__Provided records__.
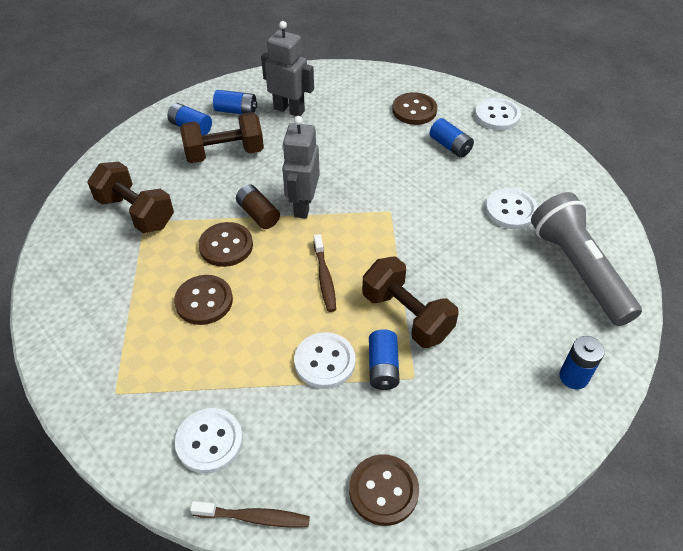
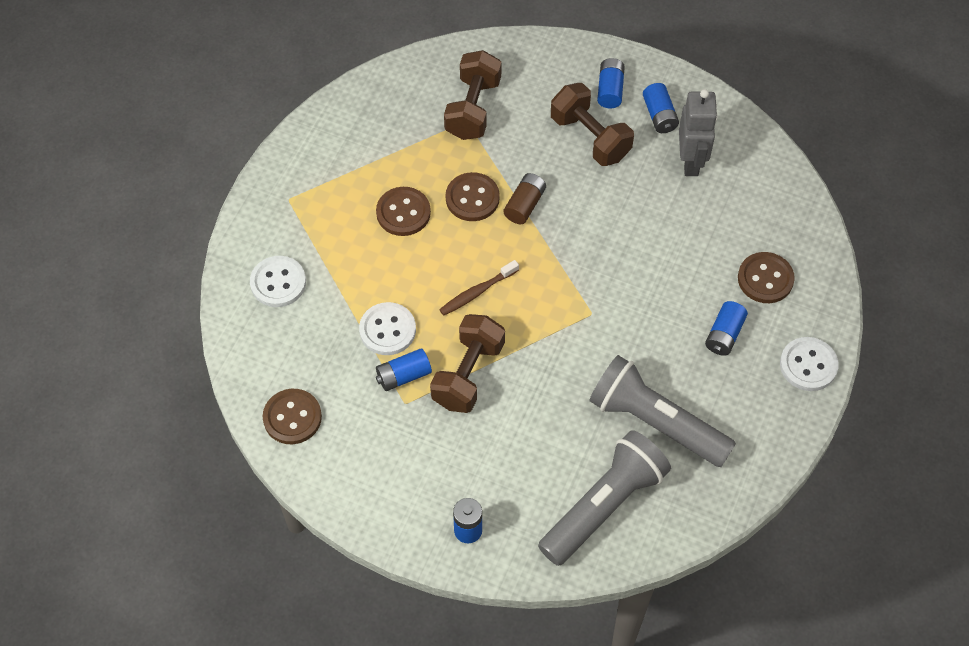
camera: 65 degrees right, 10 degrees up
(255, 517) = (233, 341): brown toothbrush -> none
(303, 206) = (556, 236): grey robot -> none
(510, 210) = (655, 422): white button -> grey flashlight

...

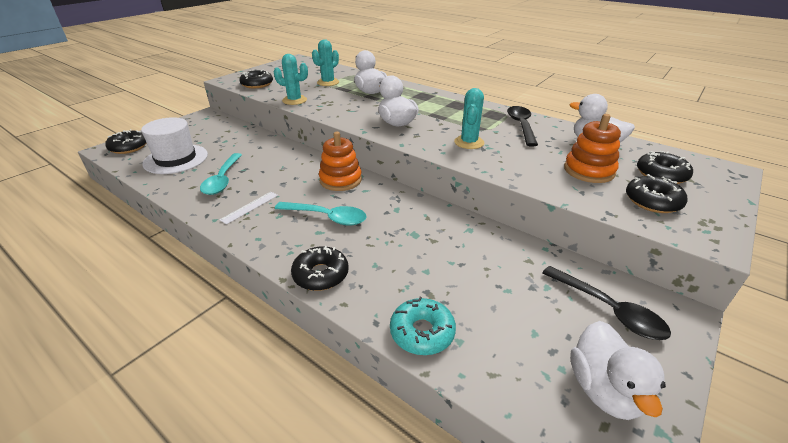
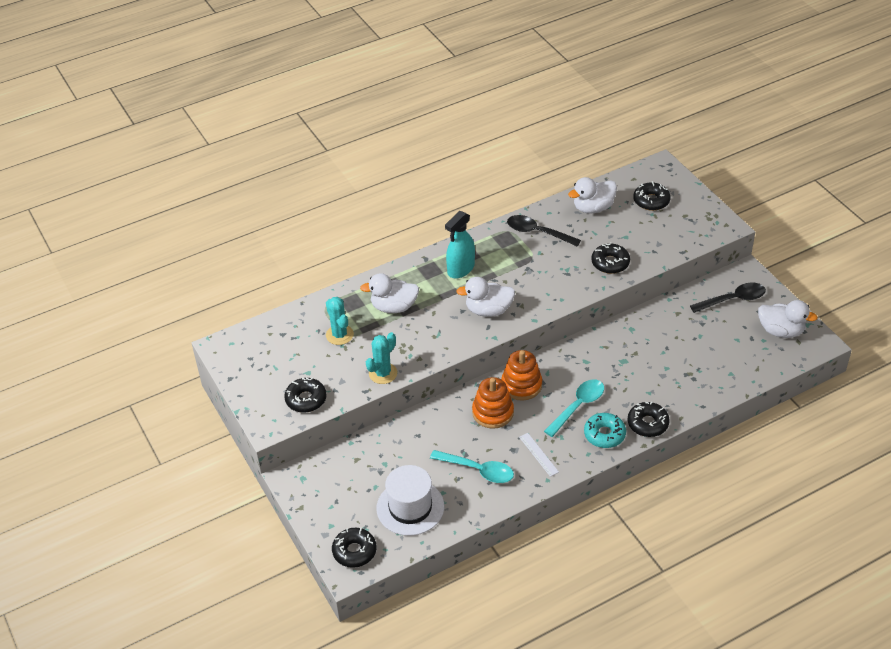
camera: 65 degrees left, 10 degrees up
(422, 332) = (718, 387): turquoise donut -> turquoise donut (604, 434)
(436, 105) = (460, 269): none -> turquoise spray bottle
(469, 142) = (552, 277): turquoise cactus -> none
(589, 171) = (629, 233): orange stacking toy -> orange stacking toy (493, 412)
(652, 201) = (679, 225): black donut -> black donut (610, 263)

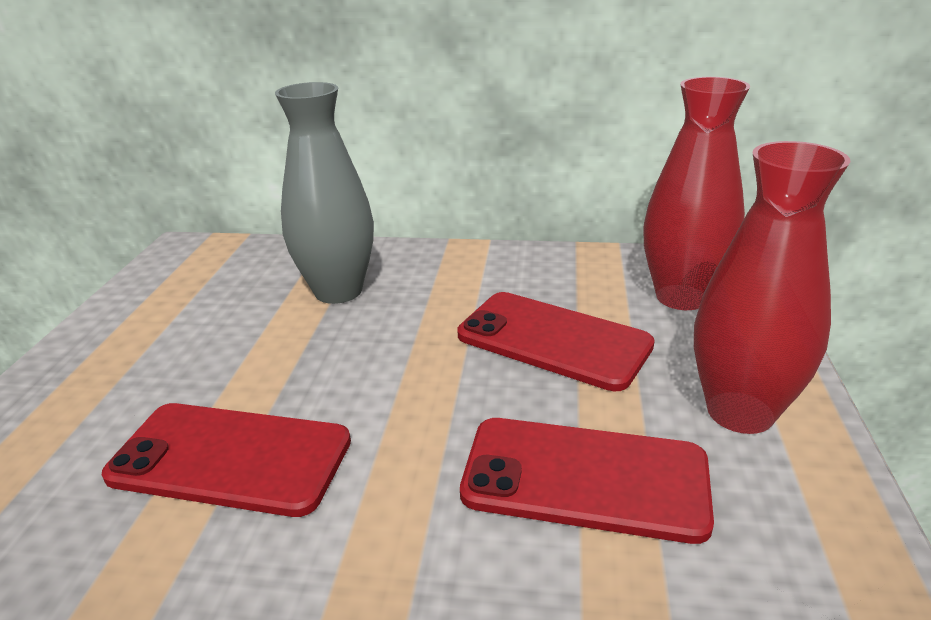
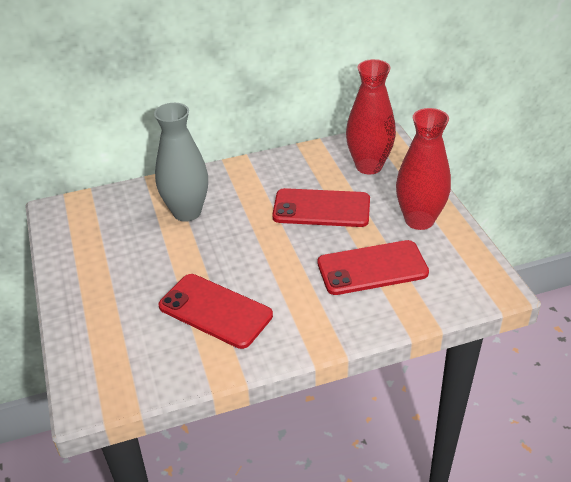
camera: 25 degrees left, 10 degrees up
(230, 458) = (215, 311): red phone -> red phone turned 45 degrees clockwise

---

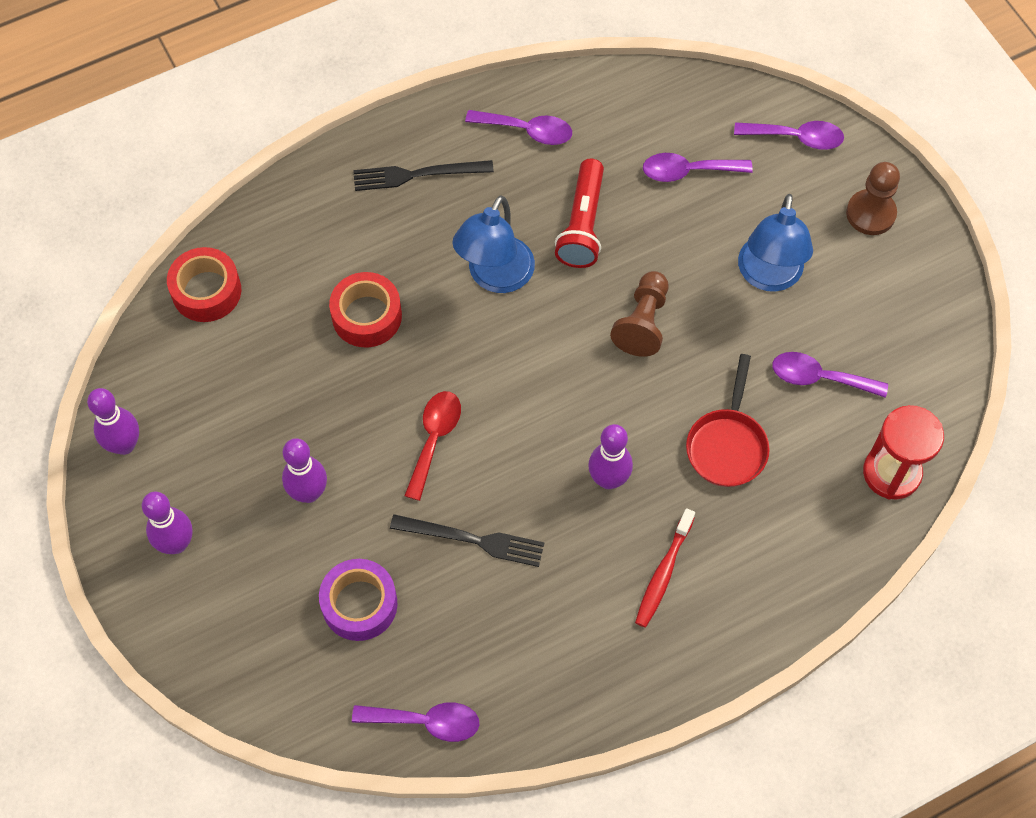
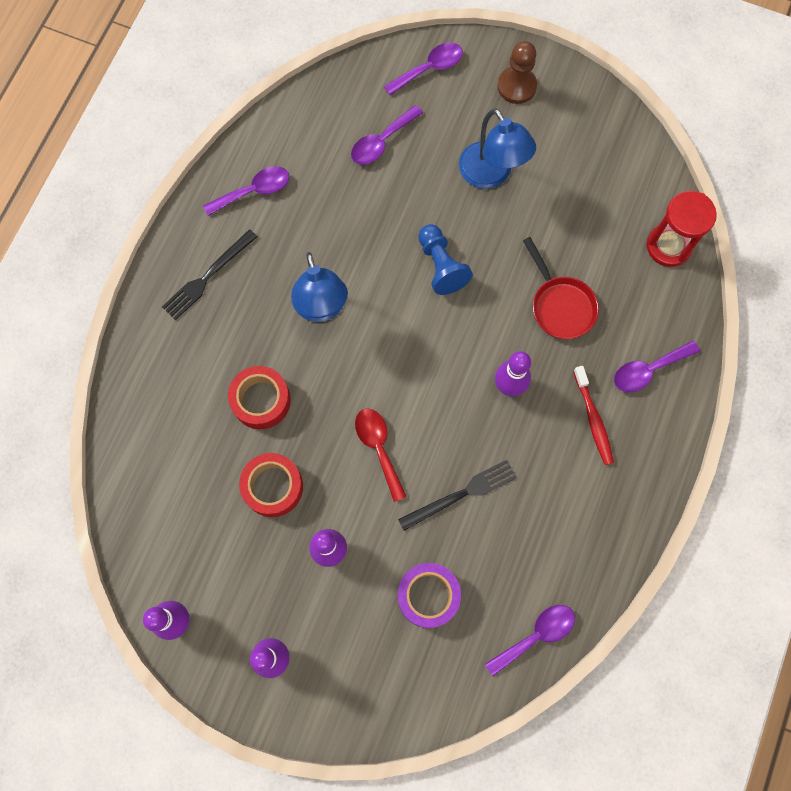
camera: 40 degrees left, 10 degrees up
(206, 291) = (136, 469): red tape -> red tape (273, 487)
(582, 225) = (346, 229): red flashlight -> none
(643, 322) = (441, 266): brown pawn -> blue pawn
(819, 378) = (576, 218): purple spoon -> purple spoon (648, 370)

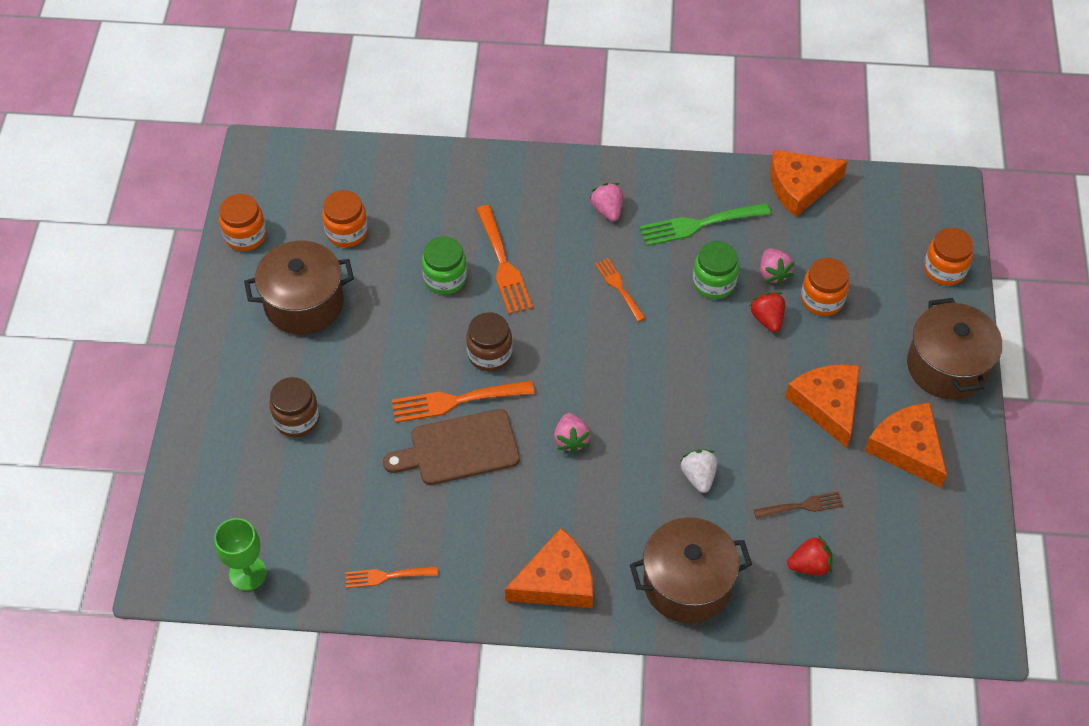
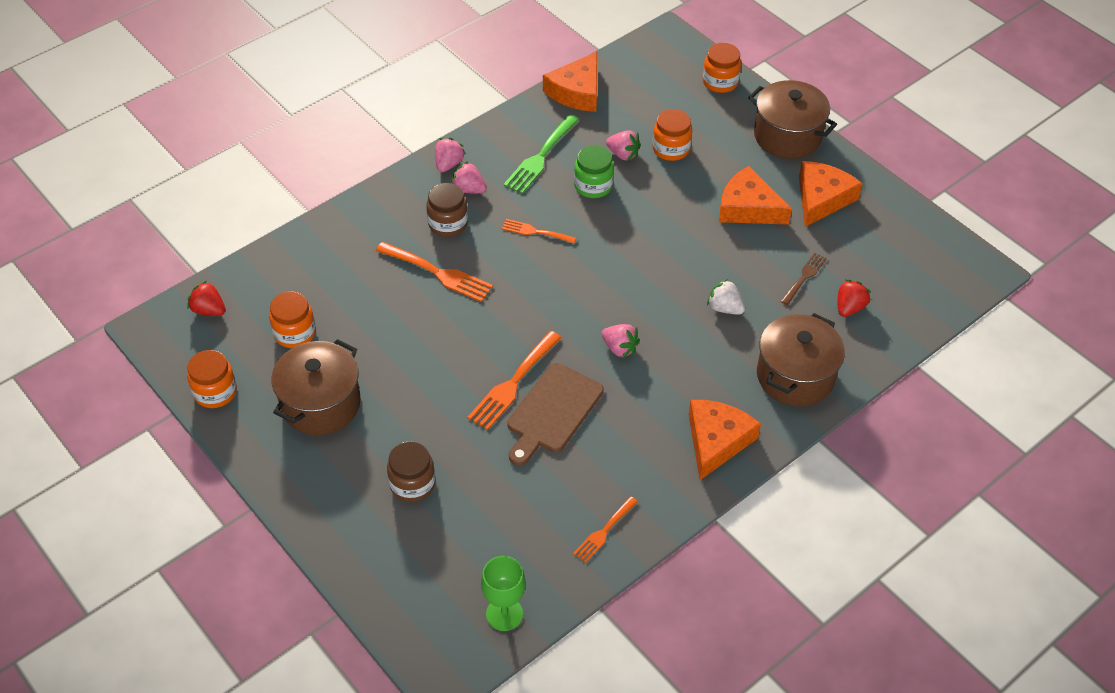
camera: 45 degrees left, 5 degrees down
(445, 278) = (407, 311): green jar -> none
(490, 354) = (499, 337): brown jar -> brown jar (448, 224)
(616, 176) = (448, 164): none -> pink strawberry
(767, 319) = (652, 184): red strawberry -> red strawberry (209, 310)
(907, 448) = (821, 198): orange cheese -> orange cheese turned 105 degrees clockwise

__Your instructions__.
From the records above, extract the lines from the one holding "(819, 378) = (576, 218): purple" through the one holding "(907, 448) = (821, 198): orange", word for word; omit the pictures.

__Written solution__.
(819, 378) = (576, 218): purple spoon -> purple spoon (648, 370)

camera: 45 degrees left, 5 degrees down
(445, 278) = (407, 311): green jar -> none
(490, 354) = (499, 337): brown jar -> brown jar (448, 224)
(616, 176) = (448, 164): none -> pink strawberry
(767, 319) = (652, 184): red strawberry -> red strawberry (209, 310)
(907, 448) = (821, 198): orange cheese -> orange cheese turned 105 degrees clockwise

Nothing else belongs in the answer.